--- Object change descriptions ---
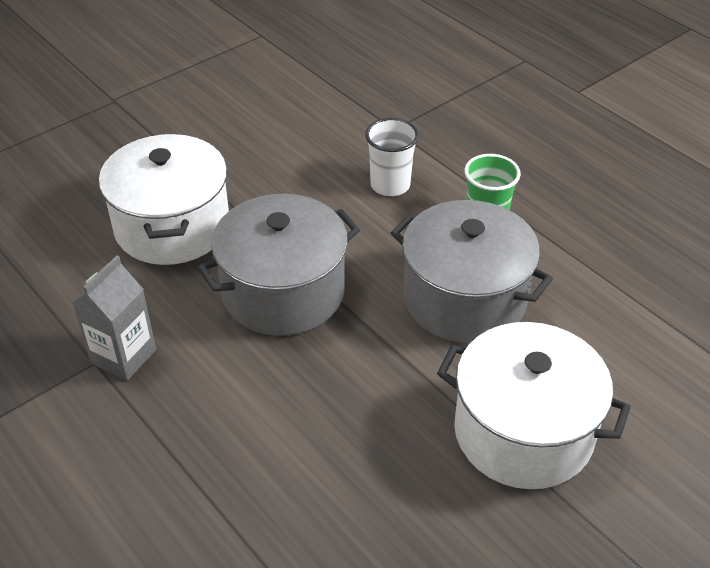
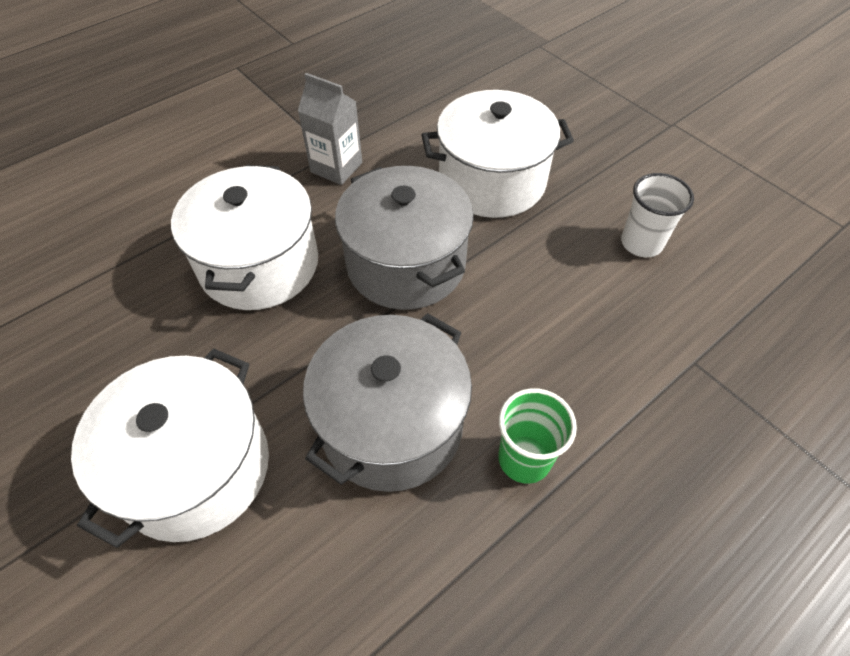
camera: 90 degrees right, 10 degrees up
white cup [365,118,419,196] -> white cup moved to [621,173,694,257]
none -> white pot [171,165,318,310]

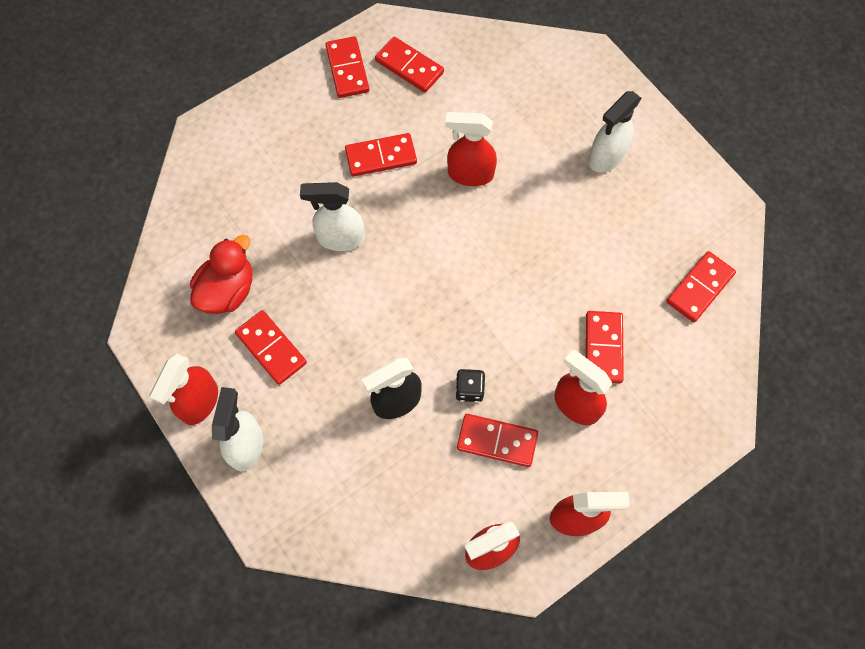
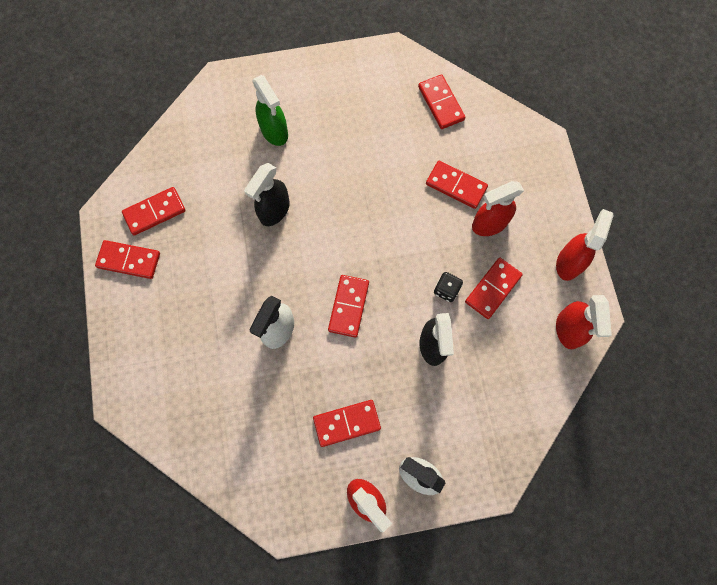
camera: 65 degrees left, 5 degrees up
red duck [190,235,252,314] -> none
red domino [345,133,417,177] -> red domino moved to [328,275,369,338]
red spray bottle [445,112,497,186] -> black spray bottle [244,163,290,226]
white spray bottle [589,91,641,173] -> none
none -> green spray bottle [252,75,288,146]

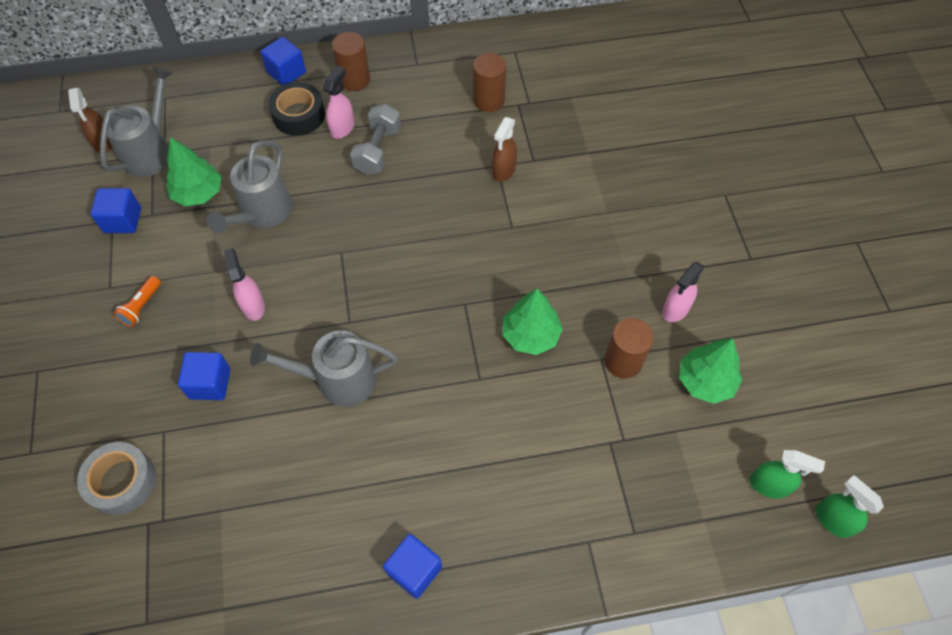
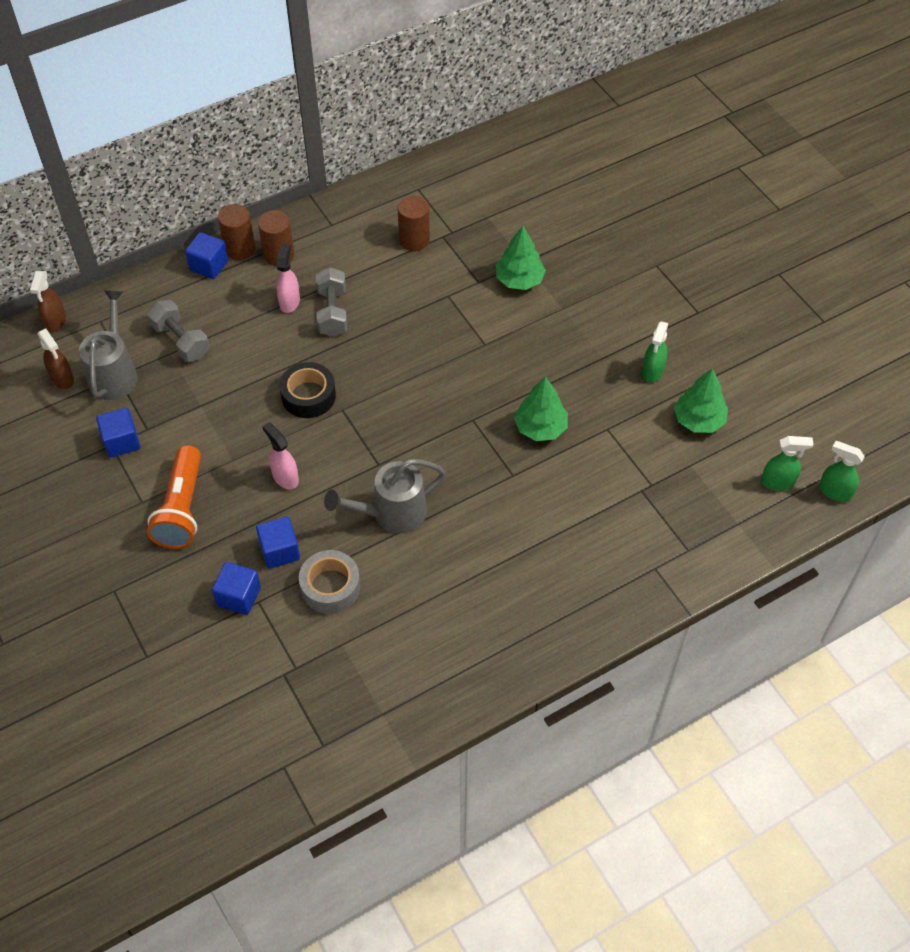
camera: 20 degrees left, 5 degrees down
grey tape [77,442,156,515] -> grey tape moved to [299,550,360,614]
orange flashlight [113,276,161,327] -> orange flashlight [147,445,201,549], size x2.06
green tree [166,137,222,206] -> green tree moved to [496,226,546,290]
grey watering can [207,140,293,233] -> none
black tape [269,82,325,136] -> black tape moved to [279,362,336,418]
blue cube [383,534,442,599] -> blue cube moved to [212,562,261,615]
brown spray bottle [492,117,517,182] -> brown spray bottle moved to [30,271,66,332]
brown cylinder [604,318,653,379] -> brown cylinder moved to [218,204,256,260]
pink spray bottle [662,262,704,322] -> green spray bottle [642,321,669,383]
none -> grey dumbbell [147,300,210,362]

--- TASK DESCRIPTION ---
Find and copy each line above holding "moved".

--- WRITTEN SOLUTION ---
white cup [365,118,419,196] -> white cup moved to [621,173,694,257]
red domino [345,133,417,177] -> red domino moved to [328,275,369,338]
grey tape [77,442,156,515] -> grey tape moved to [299,550,360,614]
green tree [166,137,222,206] -> green tree moved to [496,226,546,290]
black tape [269,82,325,136] -> black tape moved to [279,362,336,418]
blue cube [383,534,442,599] -> blue cube moved to [212,562,261,615]
brown spray bottle [492,117,517,182] -> brown spray bottle moved to [30,271,66,332]
brown cylinder [604,318,653,379] -> brown cylinder moved to [218,204,256,260]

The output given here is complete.